*** DATA FOR REVIEW ***
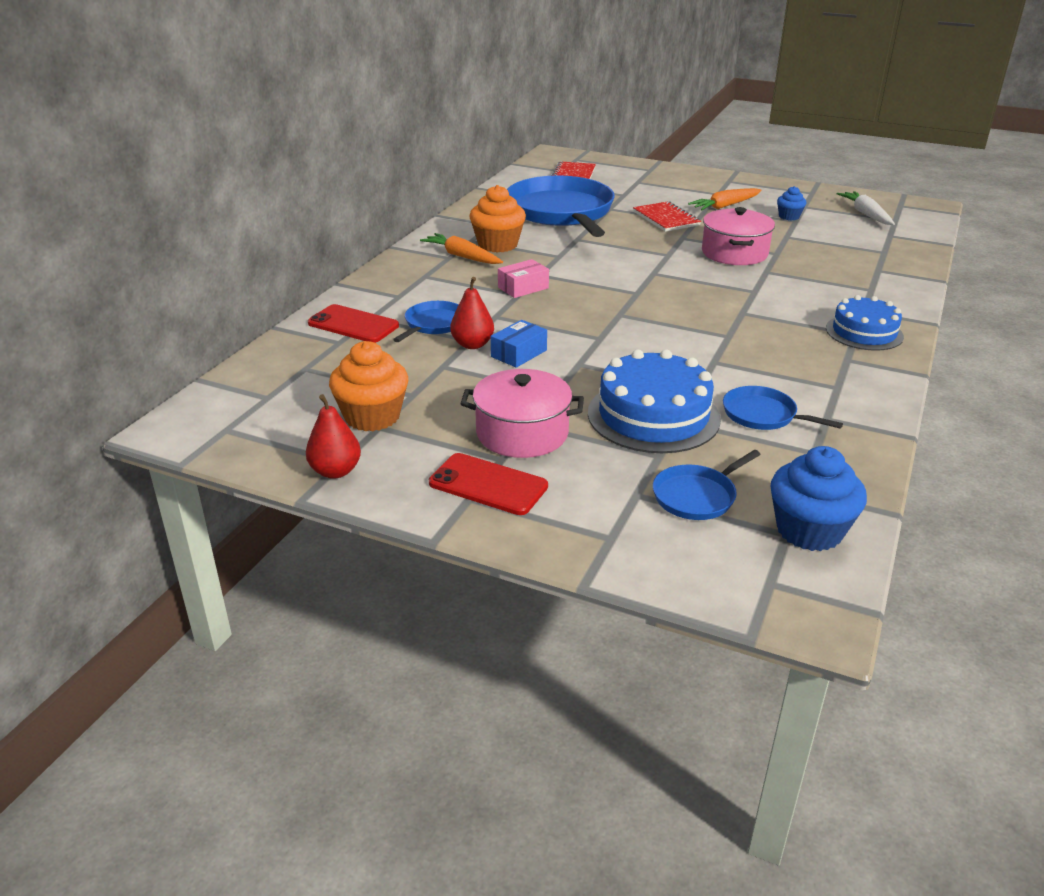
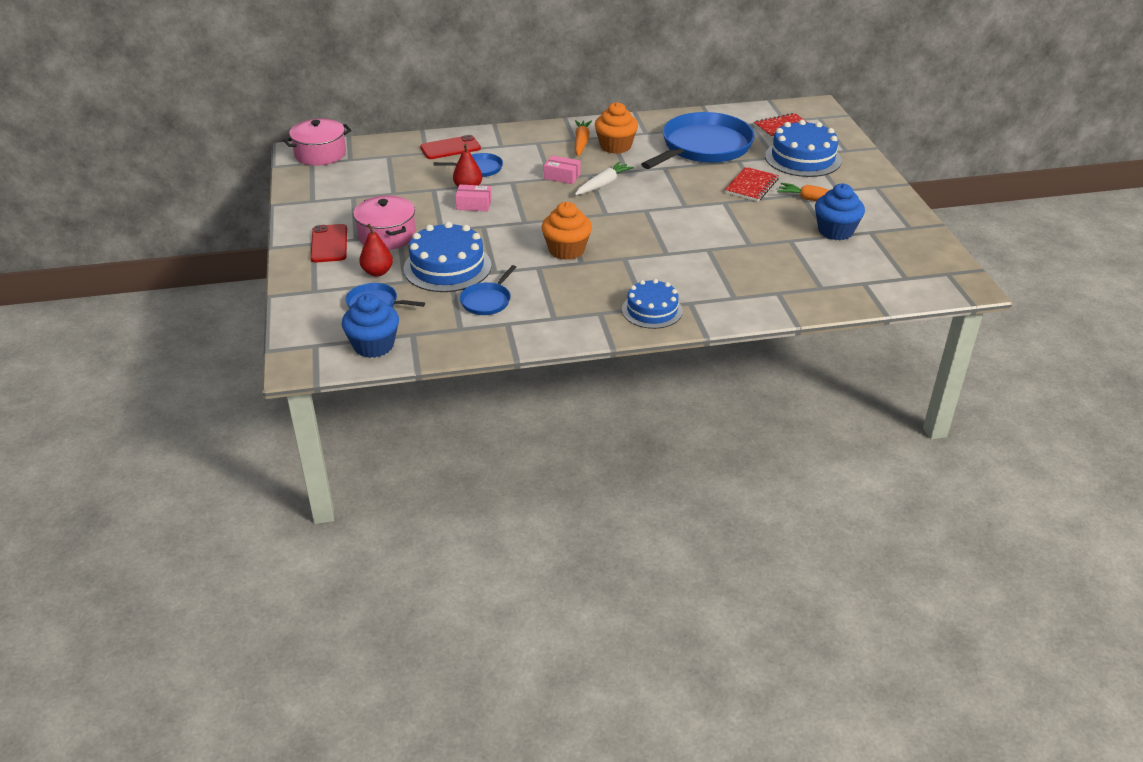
camera: 55 degrees right, 5 degrees up
red pear [306,394,361,479] -> red pear moved to [359,224,393,276]
red phone [308,304,399,343] -> red phone turned 75 degrees clockwise [420,135,481,159]
orange cupcake [329,341,408,431] -> orange cupcake moved to [541,202,592,260]
blue box [491,320,547,368] -> pink box [455,185,492,211]
pink pot [702,207,775,265] -> pink pot moved to [283,119,351,166]
blue pan [723,386,843,430] -> blue pan turned 150 degrees counterclockwise [460,265,516,315]
blue cupcake [777,186,806,221] -> blue cupcake [815,184,865,240], size x1.82
white carrot [837,191,895,225] -> white carrot moved to [575,161,634,195]
none -> blue cake [765,120,842,177]

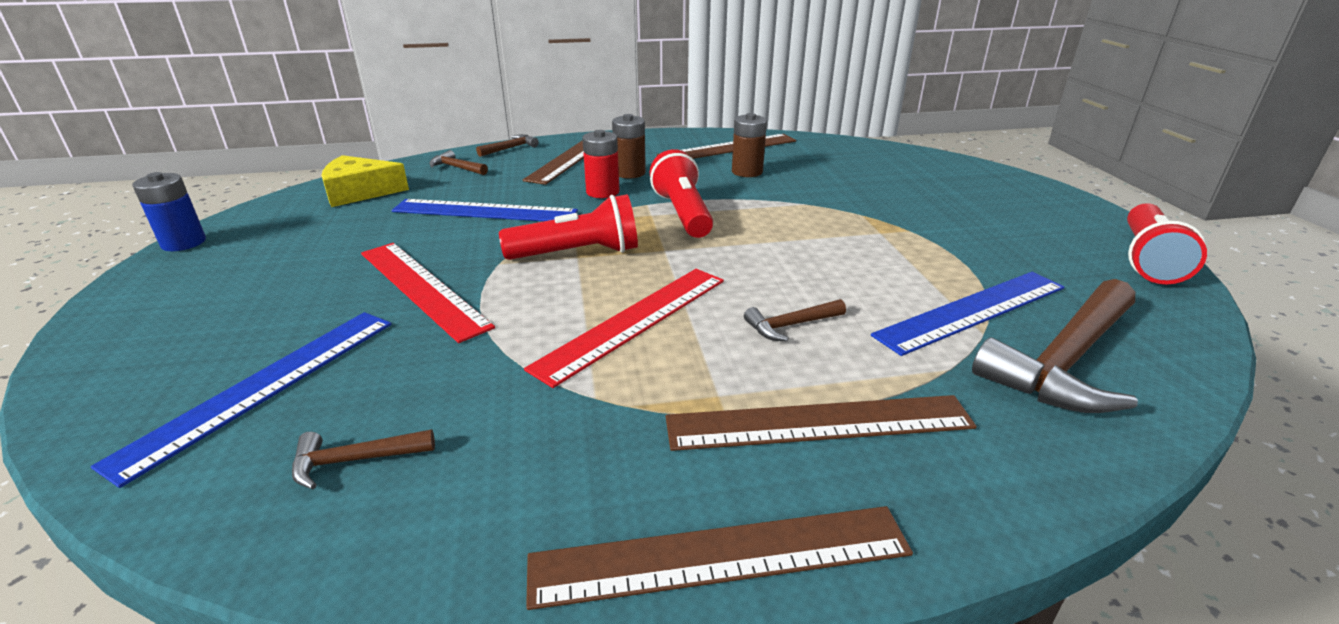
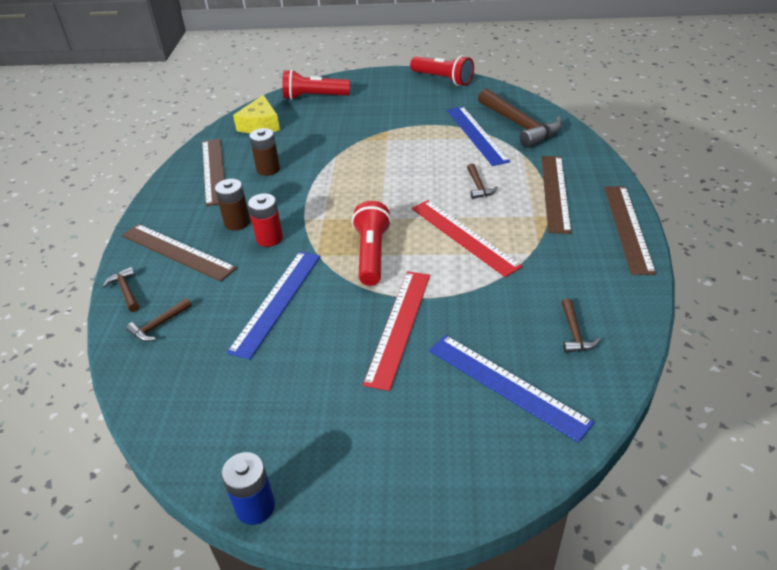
camera: 75 degrees left, 10 degrees up
yellow cheese [321,155,409,207] -> yellow cheese moved to [233,95,280,133]
red ruler [361,243,495,343] -> red ruler turned 45 degrees counterclockwise [363,271,430,391]
red flashlight [650,149,713,238] -> red flashlight moved to [282,69,350,100]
*** End of DATA FOR REVIEW ***
[WORK REQUEST] Give a tally of the lines in the listing above that contain the word "camera", and provide nothing beyond the number.

[TASK OUTPUT] 2